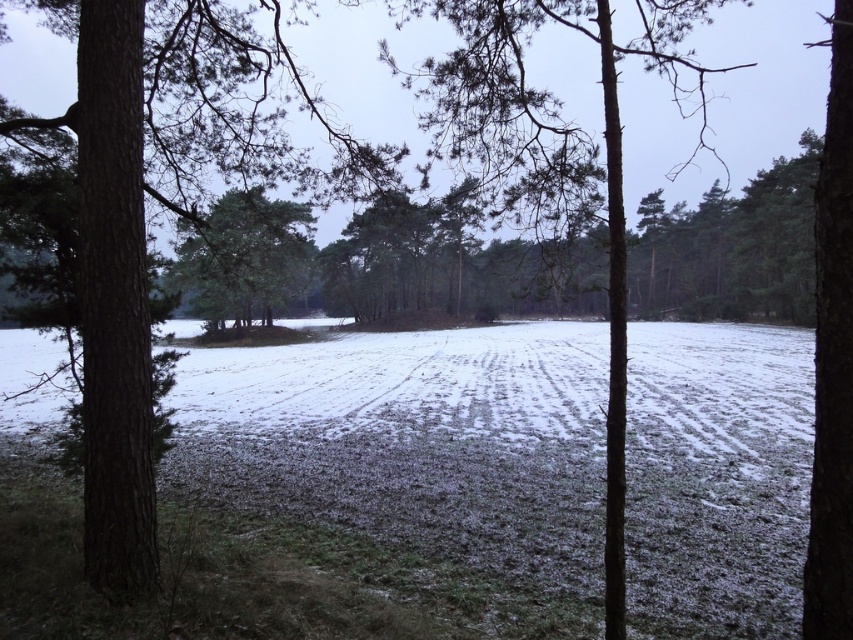
You are an observer standing in front of the two trees in the winter landscape. Which tree, the brown rough bark tree at left or the smooth bark tree at center, is shorter in height?

The brown rough bark tree at left is smaller than the smooth bark tree at center, so the brown rough bark tree at left is shorter in height.

You are standing at the center of the winter landscape and want to reach the smooth bark tree at center. According to the coordinates provided, in which direction should you move from your current position?

The smooth bark tree at center is located at point (550,160), so you should move towards the lower left direction from your current position at the center.

You are an arborist assessing the trees in the winter landscape. You need to determine which tree has a thicker trunk between the brown rough bark tree at left and the green matte tree at center. Which one should you examine first?

The green matte tree at center has a greater width, so you should examine the green matte tree at center first because it likely has the thicker trunk.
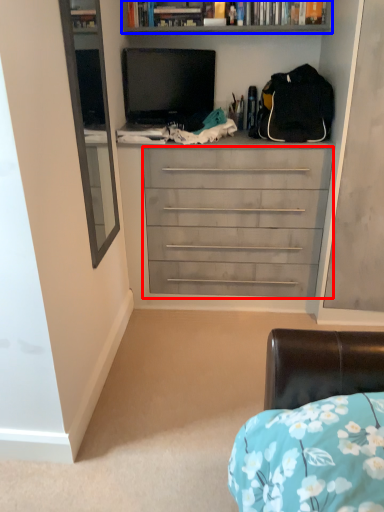
Question: Which object is further to the camera taking this photo, chest of drawers (highlighted by a red box) or bookcase (highlighted by a blue box)?

Choices:
 (A) chest of drawers
 (B) bookcase

Answer: (B)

**Exercise:** Copy out the records above word for word, leaving out the pictures.

**Task result:**
You are an observer standing in front of the two trees in the winter landscape. Which tree, the brown rough bark tree at left or the smooth bark tree at center, is shorter in height?

The brown rough bark tree at left is smaller than the smooth bark tree at center, so the brown rough bark tree at left is shorter in height.

You are standing at the center of the winter landscape and want to reach the smooth bark tree at center. According to the coordinates provided, in which direction should you move from your current position?

The smooth bark tree at center is located at point (550,160), so you should move towards the lower left direction from your current position at the center.

You are an arborist assessing the trees in the winter landscape. You need to determine which tree has a thicker trunk between the brown rough bark tree at left and the green matte tree at center. Which one should you examine first?

The green matte tree at center has a greater width, so you should examine the green matte tree at center first because it likely has the thicker trunk.
Question: Which object is further to the camera taking this photo, chest of drawers (highlighted by a red box) or bookcase (highlighted by a blue box)?

Choices:
 (A) chest of drawers
 (B) bookcase

Answer: (B)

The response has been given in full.